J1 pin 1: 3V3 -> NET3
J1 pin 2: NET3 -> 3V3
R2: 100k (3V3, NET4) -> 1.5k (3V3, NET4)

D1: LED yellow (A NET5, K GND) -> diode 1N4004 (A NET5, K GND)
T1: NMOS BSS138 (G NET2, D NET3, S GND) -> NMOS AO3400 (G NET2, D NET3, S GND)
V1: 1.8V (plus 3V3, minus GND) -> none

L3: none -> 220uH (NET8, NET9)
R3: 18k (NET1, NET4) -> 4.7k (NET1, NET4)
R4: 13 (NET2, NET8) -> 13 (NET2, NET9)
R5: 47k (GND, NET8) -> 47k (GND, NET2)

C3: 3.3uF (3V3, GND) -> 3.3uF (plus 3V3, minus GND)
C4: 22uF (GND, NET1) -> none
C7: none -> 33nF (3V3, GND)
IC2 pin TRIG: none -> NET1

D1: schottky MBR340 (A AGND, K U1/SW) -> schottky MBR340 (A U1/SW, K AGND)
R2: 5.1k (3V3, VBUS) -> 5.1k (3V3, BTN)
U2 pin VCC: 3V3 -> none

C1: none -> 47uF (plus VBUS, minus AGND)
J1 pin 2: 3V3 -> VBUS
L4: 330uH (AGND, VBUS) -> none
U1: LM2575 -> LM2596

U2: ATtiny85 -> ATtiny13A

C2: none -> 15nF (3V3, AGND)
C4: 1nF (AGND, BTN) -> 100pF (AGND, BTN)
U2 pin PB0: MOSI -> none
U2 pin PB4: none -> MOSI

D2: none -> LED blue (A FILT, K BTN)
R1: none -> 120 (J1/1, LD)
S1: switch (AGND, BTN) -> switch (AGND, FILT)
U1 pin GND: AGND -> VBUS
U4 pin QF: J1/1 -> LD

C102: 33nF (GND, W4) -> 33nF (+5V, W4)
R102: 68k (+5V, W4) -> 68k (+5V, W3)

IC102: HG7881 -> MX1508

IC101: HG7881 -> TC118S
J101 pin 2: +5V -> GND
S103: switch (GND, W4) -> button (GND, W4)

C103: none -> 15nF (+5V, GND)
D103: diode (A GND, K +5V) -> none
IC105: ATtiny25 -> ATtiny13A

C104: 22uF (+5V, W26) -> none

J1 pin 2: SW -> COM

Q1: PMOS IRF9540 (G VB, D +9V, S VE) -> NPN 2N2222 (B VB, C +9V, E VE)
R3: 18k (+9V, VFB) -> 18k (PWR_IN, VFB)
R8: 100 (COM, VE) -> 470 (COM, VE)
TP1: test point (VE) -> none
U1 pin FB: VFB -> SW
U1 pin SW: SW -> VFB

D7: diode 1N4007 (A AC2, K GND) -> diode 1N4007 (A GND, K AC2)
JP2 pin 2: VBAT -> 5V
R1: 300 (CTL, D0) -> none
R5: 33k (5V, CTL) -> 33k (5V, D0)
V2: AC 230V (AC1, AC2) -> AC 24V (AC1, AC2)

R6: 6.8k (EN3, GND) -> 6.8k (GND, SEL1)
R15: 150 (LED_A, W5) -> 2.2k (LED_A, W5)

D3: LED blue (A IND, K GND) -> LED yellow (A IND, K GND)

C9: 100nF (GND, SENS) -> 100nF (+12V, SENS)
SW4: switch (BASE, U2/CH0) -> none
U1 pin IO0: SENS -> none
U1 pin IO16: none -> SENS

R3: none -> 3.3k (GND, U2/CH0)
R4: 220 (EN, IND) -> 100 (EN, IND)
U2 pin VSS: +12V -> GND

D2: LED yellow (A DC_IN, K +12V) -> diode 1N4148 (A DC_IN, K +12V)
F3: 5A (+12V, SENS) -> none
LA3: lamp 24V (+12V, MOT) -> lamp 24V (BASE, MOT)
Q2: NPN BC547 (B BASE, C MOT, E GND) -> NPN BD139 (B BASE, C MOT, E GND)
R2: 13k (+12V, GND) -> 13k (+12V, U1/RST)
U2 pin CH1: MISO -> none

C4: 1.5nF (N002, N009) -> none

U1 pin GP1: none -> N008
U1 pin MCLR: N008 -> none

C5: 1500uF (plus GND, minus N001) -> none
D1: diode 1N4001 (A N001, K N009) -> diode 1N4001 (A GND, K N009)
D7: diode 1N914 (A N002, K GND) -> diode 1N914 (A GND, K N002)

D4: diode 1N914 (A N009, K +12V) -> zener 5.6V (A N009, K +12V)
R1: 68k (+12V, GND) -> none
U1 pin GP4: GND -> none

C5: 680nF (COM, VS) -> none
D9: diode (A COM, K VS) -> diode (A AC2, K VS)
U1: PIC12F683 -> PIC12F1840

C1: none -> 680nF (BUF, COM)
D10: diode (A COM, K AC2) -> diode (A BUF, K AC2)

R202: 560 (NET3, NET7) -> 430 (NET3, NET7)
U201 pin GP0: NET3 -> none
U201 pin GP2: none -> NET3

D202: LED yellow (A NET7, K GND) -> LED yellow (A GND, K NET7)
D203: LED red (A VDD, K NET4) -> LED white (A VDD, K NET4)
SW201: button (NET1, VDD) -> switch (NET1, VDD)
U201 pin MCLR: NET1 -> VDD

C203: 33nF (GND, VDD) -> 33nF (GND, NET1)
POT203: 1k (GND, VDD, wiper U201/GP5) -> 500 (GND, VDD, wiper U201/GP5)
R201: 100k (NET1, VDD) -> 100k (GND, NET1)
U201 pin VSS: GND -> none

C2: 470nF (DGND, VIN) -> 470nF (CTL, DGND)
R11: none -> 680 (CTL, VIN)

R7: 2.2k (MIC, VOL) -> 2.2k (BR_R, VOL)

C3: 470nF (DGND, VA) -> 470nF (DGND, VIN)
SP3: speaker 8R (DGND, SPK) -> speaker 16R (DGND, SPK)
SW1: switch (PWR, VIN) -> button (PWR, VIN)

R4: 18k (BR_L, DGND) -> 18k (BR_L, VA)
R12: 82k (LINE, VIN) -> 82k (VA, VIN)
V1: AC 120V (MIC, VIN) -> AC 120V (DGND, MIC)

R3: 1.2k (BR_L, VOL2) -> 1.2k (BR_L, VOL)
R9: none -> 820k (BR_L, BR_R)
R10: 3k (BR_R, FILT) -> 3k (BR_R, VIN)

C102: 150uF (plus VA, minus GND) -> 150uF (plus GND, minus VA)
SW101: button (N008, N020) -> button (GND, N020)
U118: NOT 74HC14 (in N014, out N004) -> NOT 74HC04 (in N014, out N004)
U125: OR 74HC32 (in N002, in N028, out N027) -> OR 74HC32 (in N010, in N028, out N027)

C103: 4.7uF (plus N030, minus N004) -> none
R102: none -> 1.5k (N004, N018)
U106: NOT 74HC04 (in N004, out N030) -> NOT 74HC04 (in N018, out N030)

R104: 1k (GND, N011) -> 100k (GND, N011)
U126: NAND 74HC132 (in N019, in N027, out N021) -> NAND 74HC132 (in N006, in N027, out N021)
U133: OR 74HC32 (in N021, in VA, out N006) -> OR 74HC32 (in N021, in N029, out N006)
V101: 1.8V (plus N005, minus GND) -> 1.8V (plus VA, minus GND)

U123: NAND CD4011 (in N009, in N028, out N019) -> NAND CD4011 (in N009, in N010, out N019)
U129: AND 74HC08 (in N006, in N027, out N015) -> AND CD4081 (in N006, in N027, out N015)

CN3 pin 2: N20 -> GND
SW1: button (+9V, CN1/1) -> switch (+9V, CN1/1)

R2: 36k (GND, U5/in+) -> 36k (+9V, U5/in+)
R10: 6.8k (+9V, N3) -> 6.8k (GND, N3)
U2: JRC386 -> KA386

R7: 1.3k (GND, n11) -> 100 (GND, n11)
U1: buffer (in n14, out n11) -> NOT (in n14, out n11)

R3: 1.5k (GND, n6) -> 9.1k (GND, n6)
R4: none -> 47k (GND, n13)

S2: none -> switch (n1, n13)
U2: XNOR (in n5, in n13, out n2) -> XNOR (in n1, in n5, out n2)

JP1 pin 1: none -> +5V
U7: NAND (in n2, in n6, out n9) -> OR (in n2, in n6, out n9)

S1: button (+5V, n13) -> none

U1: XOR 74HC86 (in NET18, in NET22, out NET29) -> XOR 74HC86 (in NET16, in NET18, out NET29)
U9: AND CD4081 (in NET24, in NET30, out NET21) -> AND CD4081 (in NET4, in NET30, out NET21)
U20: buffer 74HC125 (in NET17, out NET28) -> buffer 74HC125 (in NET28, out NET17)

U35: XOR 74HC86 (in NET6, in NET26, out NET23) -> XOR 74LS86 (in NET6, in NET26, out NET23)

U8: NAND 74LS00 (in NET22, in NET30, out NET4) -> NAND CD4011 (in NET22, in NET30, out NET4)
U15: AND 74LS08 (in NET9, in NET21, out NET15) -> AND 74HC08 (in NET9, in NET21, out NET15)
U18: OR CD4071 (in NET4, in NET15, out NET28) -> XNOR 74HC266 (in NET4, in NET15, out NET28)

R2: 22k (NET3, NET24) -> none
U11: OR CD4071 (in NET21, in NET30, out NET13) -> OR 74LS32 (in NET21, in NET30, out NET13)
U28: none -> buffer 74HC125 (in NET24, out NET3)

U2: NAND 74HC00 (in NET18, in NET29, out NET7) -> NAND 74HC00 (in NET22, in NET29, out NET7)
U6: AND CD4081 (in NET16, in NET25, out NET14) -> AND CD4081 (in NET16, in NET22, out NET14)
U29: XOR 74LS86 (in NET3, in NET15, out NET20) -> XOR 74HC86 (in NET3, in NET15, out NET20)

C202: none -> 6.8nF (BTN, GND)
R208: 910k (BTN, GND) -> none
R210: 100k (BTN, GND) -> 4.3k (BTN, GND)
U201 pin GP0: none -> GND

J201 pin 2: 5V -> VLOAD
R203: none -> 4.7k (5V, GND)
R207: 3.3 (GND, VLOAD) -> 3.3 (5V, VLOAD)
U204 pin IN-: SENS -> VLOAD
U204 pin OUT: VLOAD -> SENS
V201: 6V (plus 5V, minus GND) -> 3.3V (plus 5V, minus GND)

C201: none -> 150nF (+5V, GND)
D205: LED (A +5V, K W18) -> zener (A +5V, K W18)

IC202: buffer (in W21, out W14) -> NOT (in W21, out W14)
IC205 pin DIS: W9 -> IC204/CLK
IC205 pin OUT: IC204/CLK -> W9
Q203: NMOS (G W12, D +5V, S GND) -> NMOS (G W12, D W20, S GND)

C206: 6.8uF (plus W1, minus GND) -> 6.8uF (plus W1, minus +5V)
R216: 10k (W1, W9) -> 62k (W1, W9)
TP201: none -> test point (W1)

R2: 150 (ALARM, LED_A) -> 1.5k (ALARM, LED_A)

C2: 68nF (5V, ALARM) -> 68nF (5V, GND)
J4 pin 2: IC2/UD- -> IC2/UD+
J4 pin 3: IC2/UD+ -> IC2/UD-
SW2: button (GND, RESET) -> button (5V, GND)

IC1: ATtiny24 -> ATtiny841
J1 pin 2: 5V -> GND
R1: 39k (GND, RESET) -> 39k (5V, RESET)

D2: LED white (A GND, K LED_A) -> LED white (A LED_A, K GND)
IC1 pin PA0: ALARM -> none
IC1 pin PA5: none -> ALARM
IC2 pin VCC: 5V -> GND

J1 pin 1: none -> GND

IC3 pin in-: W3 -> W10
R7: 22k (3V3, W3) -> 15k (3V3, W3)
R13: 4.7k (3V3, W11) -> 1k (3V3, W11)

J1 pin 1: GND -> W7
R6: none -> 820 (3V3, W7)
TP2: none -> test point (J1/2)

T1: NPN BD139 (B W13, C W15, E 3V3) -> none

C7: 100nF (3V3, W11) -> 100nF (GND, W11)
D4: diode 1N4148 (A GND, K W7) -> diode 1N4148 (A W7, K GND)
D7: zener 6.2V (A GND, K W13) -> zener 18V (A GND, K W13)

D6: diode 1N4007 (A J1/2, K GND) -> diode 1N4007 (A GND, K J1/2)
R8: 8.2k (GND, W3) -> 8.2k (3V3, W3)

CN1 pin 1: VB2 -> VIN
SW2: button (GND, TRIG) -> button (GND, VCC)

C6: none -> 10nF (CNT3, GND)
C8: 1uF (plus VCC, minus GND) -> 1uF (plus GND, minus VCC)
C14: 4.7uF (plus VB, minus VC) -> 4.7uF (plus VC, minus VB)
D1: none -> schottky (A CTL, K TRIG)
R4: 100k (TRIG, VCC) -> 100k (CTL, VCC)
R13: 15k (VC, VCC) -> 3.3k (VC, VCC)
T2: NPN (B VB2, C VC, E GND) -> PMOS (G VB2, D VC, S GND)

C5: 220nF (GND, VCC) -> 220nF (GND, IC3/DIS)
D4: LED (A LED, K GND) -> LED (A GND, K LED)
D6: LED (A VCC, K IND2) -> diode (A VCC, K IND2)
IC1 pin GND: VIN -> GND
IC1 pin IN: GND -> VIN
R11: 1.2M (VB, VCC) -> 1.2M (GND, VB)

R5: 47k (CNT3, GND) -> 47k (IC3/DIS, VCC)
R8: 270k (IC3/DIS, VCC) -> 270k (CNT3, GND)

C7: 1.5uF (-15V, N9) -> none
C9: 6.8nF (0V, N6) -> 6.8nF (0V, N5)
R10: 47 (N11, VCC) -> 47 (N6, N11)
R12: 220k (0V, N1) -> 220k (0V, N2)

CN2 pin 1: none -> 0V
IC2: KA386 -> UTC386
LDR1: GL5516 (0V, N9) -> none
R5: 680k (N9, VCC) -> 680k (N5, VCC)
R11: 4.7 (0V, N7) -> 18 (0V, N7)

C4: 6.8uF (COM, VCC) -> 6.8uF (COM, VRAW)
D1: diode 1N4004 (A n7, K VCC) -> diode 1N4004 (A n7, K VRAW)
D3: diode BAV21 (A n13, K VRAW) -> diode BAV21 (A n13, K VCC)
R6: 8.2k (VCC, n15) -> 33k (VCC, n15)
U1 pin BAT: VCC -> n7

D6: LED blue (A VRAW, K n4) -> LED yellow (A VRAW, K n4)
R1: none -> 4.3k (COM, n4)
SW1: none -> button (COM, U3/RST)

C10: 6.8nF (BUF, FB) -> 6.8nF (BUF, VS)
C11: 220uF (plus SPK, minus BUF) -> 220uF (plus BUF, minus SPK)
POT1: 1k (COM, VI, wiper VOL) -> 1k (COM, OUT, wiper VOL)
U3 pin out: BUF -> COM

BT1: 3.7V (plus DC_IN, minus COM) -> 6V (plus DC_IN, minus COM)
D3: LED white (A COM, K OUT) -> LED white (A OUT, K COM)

■ Problem details
Look back at the data above. Transcribe exactly the lines starting at the line that contains "C206: 6.8uF (plus" and ending at the line that contains "R10: 47 (N11, VCC) -> 47 (N6, N11)".

■ Task response
C206: 6.8uF (plus W1, minus GND) -> 6.8uF (plus W1, minus +5V)
R216: 10k (W1, W9) -> 62k (W1, W9)
TP201: none -> test point (W1)

R2: 150 (ALARM, LED_A) -> 1.5k (ALARM, LED_A)

C2: 68nF (5V, ALARM) -> 68nF (5V, GND)
J4 pin 2: IC2/UD- -> IC2/UD+
J4 pin 3: IC2/UD+ -> IC2/UD-
SW2: button (GND, RESET) -> button (5V, GND)

IC1: ATtiny24 -> ATtiny841
J1 pin 2: 5V -> GND
R1: 39k (GND, RESET) -> 39k (5V, RESET)

D2: LED white (A GND, K LED_A) -> LED white (A LED_A, K GND)
IC1 pin PA0: ALARM -> none
IC1 pin PA5: none -> ALARM
IC2 pin VCC: 5V -> GND

J1 pin 1: none -> GND

IC3 pin in-: W3 -> W10
R7: 22k (3V3, W3) -> 15k (3V3, W3)
R13: 4.7k (3V3, W11) -> 1k (3V3, W11)

J1 pin 1: GND -> W7
R6: none -> 820 (3V3, W7)
TP2: none -> test point (J1/2)

T1: NPN BD139 (B W13, C W15, E 3V3) -> none

C7: 100nF (3V3, W11) -> 100nF (GND, W11)
D4: diode 1N4148 (A GND, K W7) -> diode 1N4148 (A W7, K GND)
D7: zener 6.2V (A GND, K W13) -> zener 18V (A GND, K W13)

D6: diode 1N4007 (A J1/2, K GND) -> diode 1N4007 (A GND, K J1/2)
R8: 8.2k (GND, W3) -> 8.2k (3V3, W3)

CN1 pin 1: VB2 -> VIN
SW2: button (GND, TRIG) -> button (GND, VCC)

C6: none -> 10nF (CNT3, GND)
C8: 1uF (plus VCC, minus GND) -> 1uF (plus GND, minus VCC)
C14: 4.7uF (plus VB, minus VC) -> 4.7uF (plus VC, minus VB)
D1: none -> schottky (A CTL, K TRIG)
R4: 100k (TRIG, VCC) -> 100k (CTL, VCC)
R13: 15k (VC, VCC) -> 3.3k (VC, VCC)
T2: NPN (B VB2, C VC, E GND) -> PMOS (G VB2, D VC, S GND)

C5: 220nF (GND, VCC) -> 220nF (GND, IC3/DIS)
D4: LED (A LED, K GND) -> LED (A GND, K LED)
D6: LED (A VCC, K IND2) -> diode (A VCC, K IND2)
IC1 pin GND: VIN -> GND
IC1 pin IN: GND -> VIN
R11: 1.2M (VB, VCC) -> 1.2M (GND, VB)

R5: 47k (CNT3, GND) -> 47k (IC3/DIS, VCC)
R8: 270k (IC3/DIS, VCC) -> 270k (CNT3, GND)

C7: 1.5uF (-15V, N9) -> none
C9: 6.8nF (0V, N6) -> 6.8nF (0V, N5)
R10: 47 (N11, VCC) -> 47 (N6, N11)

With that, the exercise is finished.